- _Aim of the exercise_:
When you restate the entries that follow, keep every word exactly and drop the pictures.

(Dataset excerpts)
--
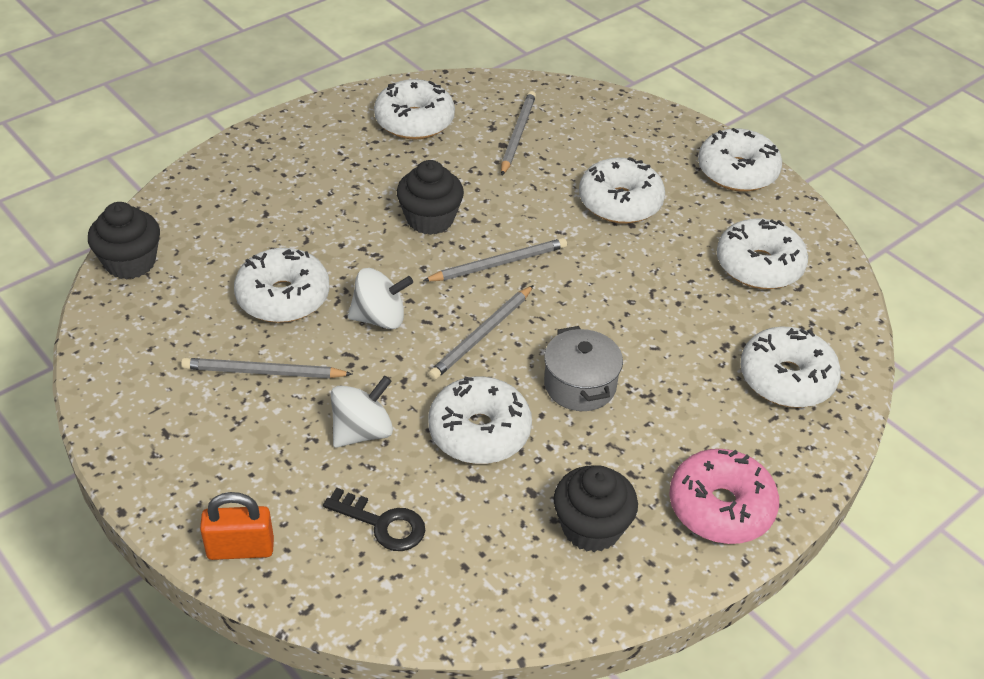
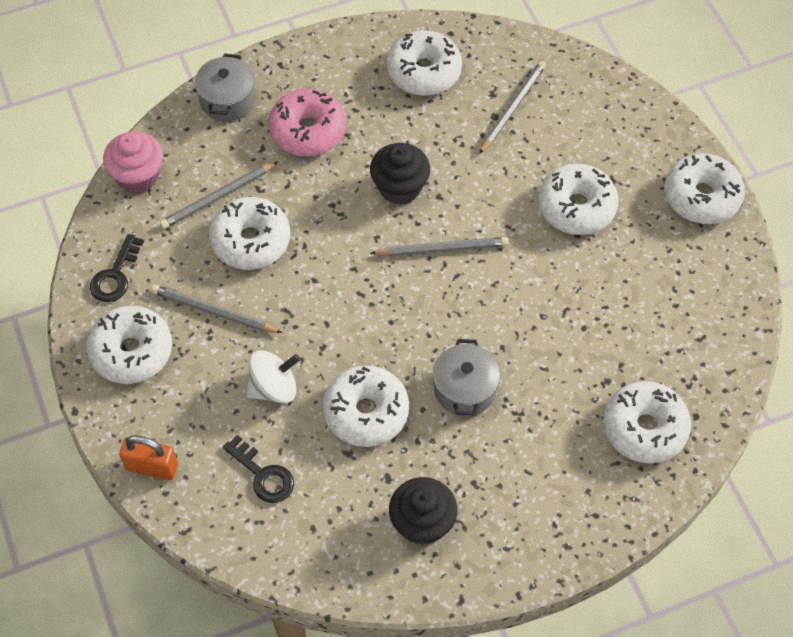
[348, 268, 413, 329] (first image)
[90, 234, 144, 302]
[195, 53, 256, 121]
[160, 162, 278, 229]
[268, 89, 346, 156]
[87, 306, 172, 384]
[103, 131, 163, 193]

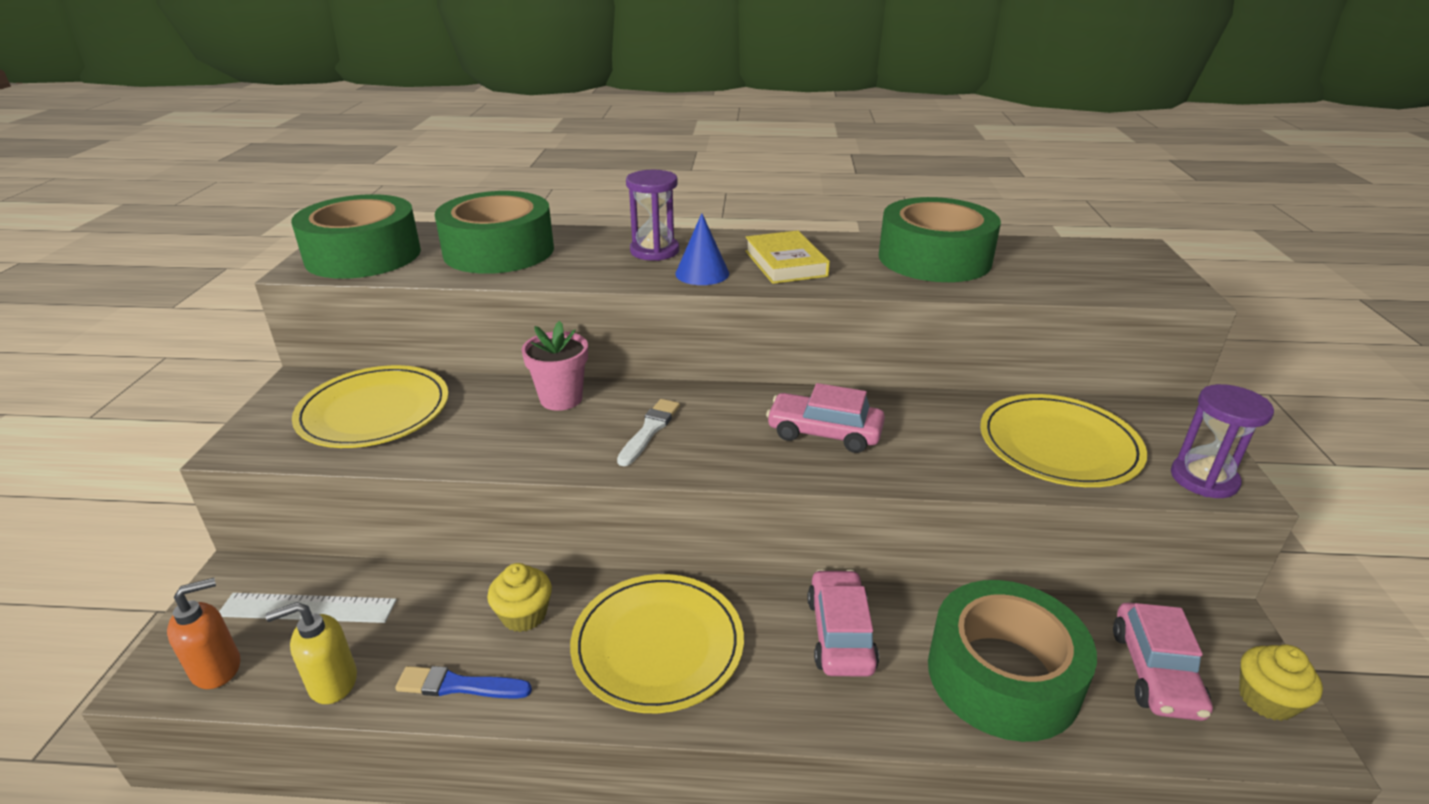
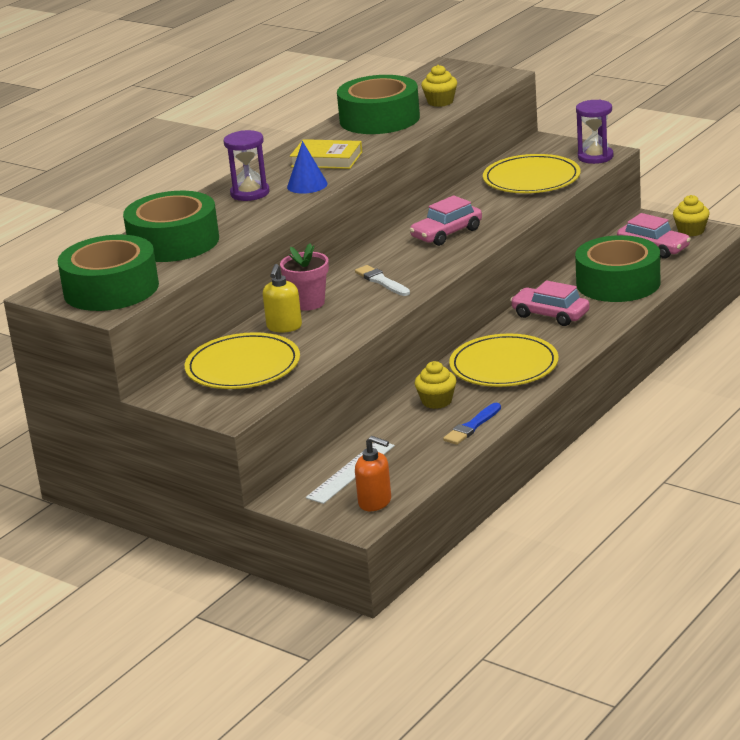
[421, 65, 457, 107]
[263, 264, 302, 332]
[355, 436, 391, 511]

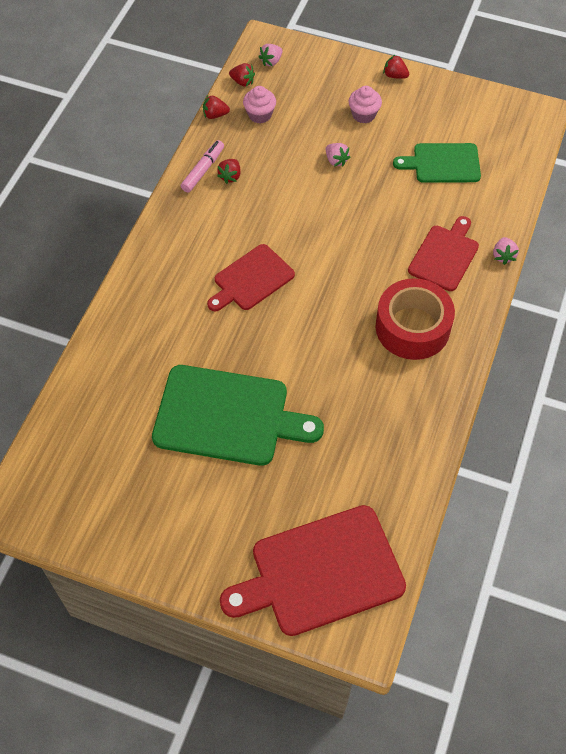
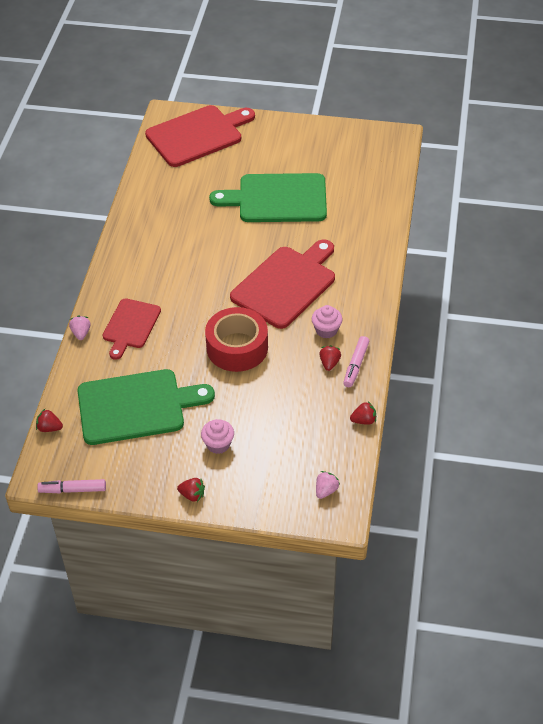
[326, 143, 350, 167] (first image)
[37, 479, 106, 493]
[36, 409, 63, 432]
[312, 305, 343, 338]
[205, 307, 268, 372]
[230, 239, 335, 329]
[77, 369, 215, 445]

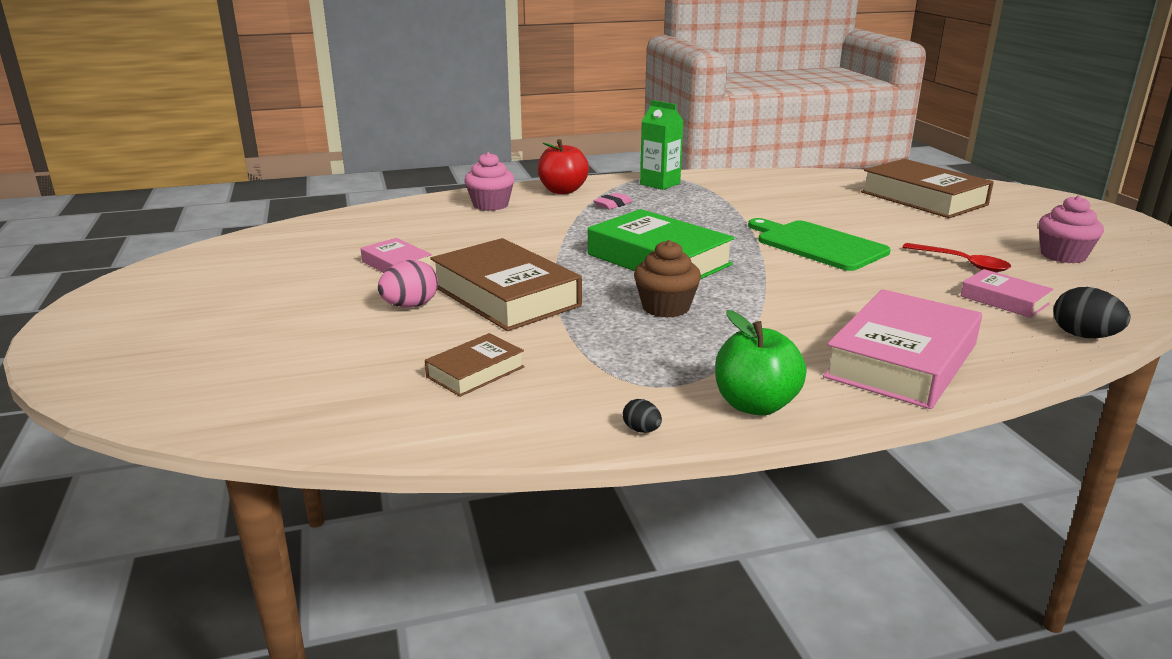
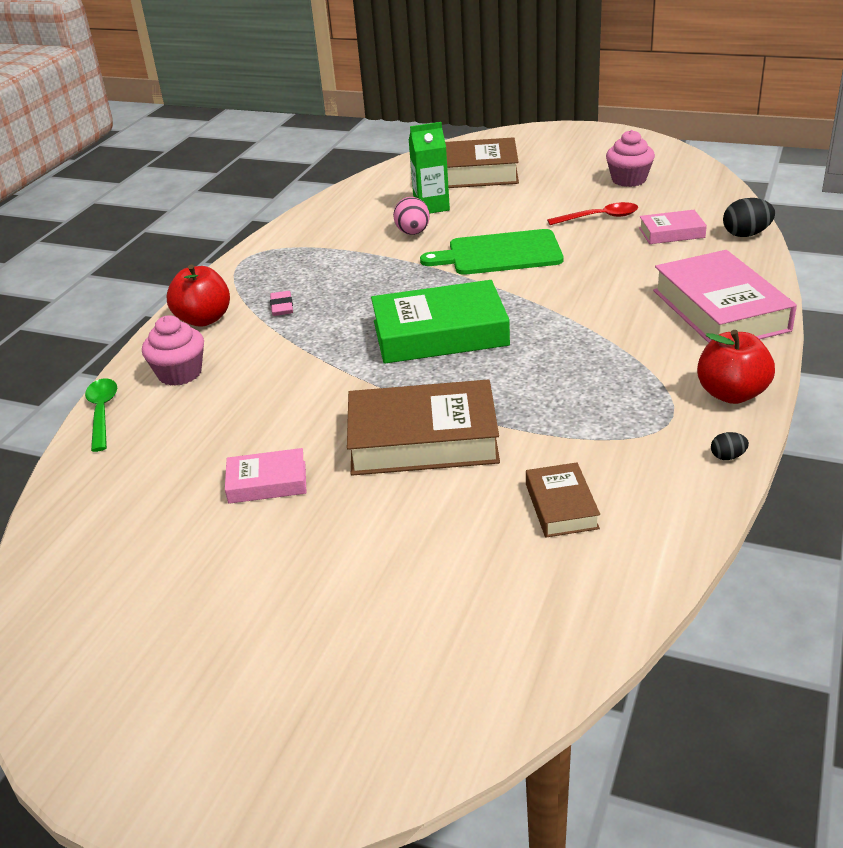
[634, 240, 701, 318] (first image)
[85, 378, 117, 452]
[393, 197, 430, 235]
[409, 122, 450, 214]
[697, 330, 775, 404]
--
- _Answer box_:
[348, 268, 413, 329] (first image)
[90, 234, 144, 302]
[195, 53, 256, 121]
[160, 162, 278, 229]
[268, 89, 346, 156]
[87, 306, 172, 384]
[103, 131, 163, 193]

[421, 65, 457, 107]
[263, 264, 302, 332]
[355, 436, 391, 511]

[326, 143, 350, 167] (first image)
[37, 479, 106, 493]
[36, 409, 63, 432]
[312, 305, 343, 338]
[205, 307, 268, 372]
[230, 239, 335, 329]
[77, 369, 215, 445]

[634, 240, 701, 318] (first image)
[85, 378, 117, 452]
[393, 197, 430, 235]
[409, 122, 450, 214]
[697, 330, 775, 404]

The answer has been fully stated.